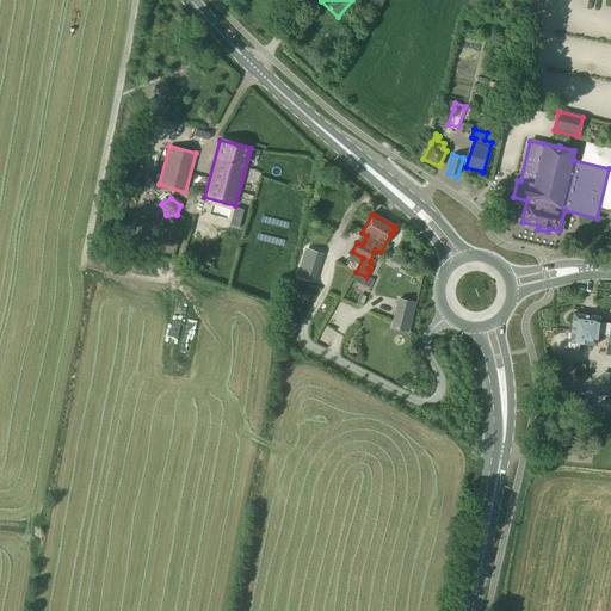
[(366,278),(363,287),(369,289),(374,282),(366,278)]
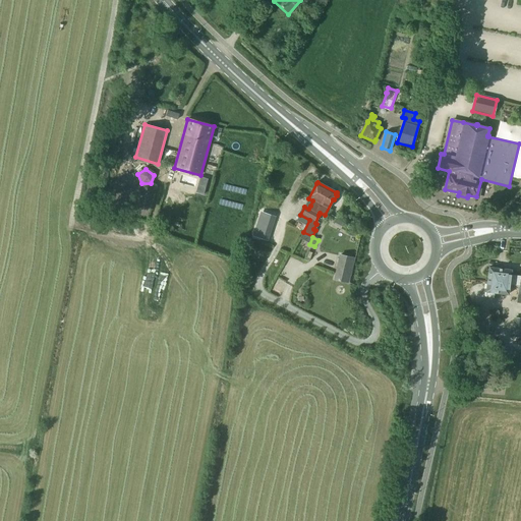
[(334,280),(347,283),(353,258),(340,255),(334,280)]
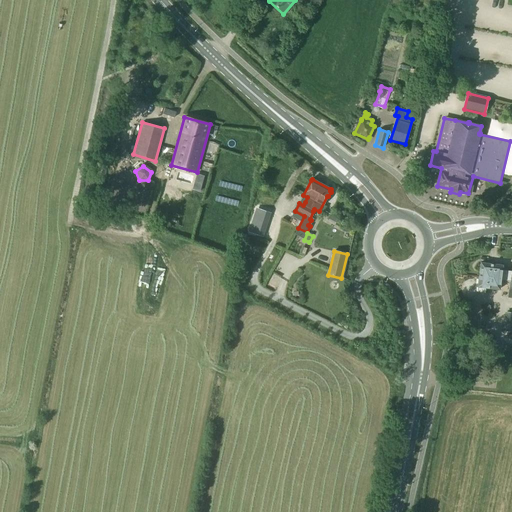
[(480,263),(477,287),(478,287),(478,292),(484,293),(485,288),(499,290),(500,280),(509,281),(507,298),(511,298),(511,277),(511,272),(505,271),(502,270),(502,266),(480,263)]
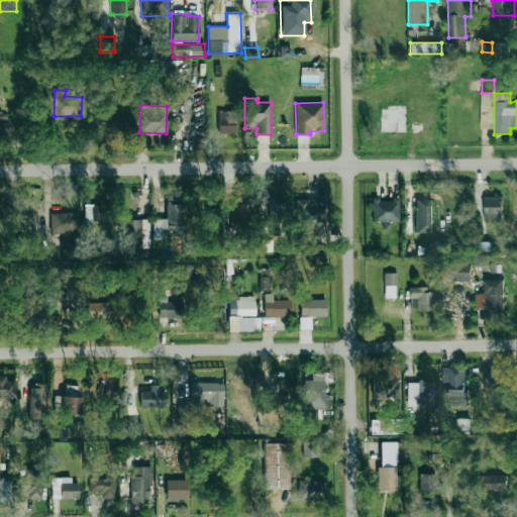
[(235,132),(235,111),(218,111),(219,133),(235,132)]
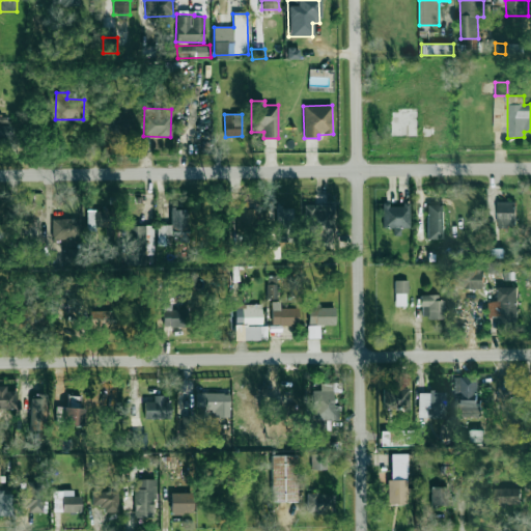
[(130,136),(130,117),(104,118),(105,129),(102,129),(102,137),(130,136)]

——

Work to be completed: Beginning with the line that holds "[(235,132),(235,111),(218,111),(219,133),(235,132)]" and ending with the last line of the material above, extract every line exactly, pictures excluded.

Result of this exercise:
[(235,132),(235,111),(218,111),(219,133),(235,132)]
[(130,136),(130,117),(104,118),(105,129),(102,129),(102,137),(130,136)]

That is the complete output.